▸ **Work request**
Find the string "brick" in the data, and copy out each line that has it.

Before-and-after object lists
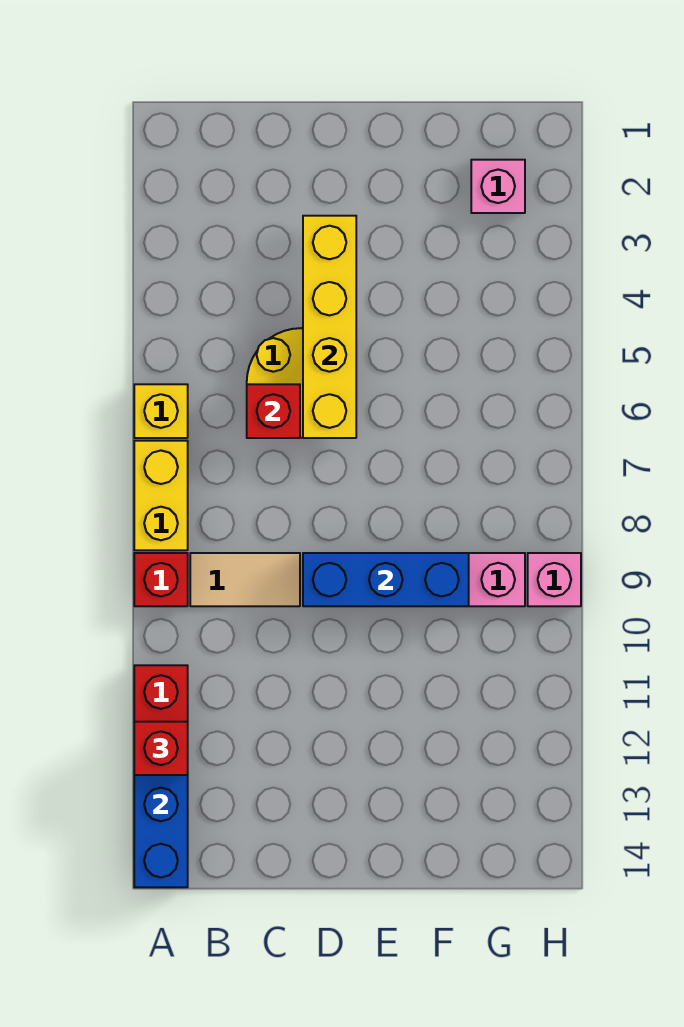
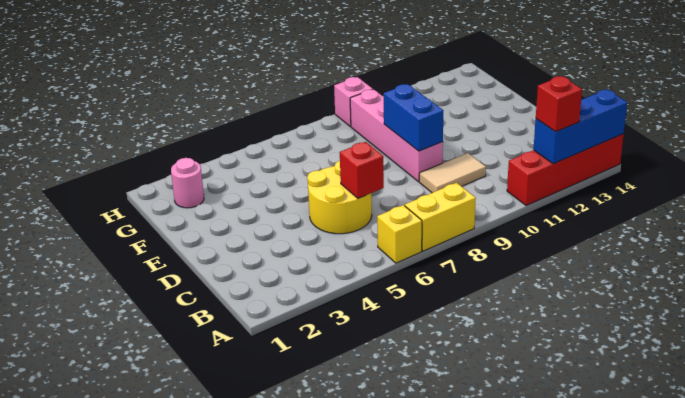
red brick A9 level 1 -> none
tan tile B9:C9 level 1 -> tan tile C9:C10 level 1
yellow brick D3:D6 level 2 -> none
blue brick D9:F9 level 2 -> blue brick D9:E9 level 2
pink brick G2 level 1 -> pink round brick G2 level 1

▸ **Written answer**
red brick A9 level 1 -> none
yellow brick D3:D6 level 2 -> none
blue brick D9:F9 level 2 -> blue brick D9:E9 level 2
pink brick G2 level 1 -> pink round brick G2 level 1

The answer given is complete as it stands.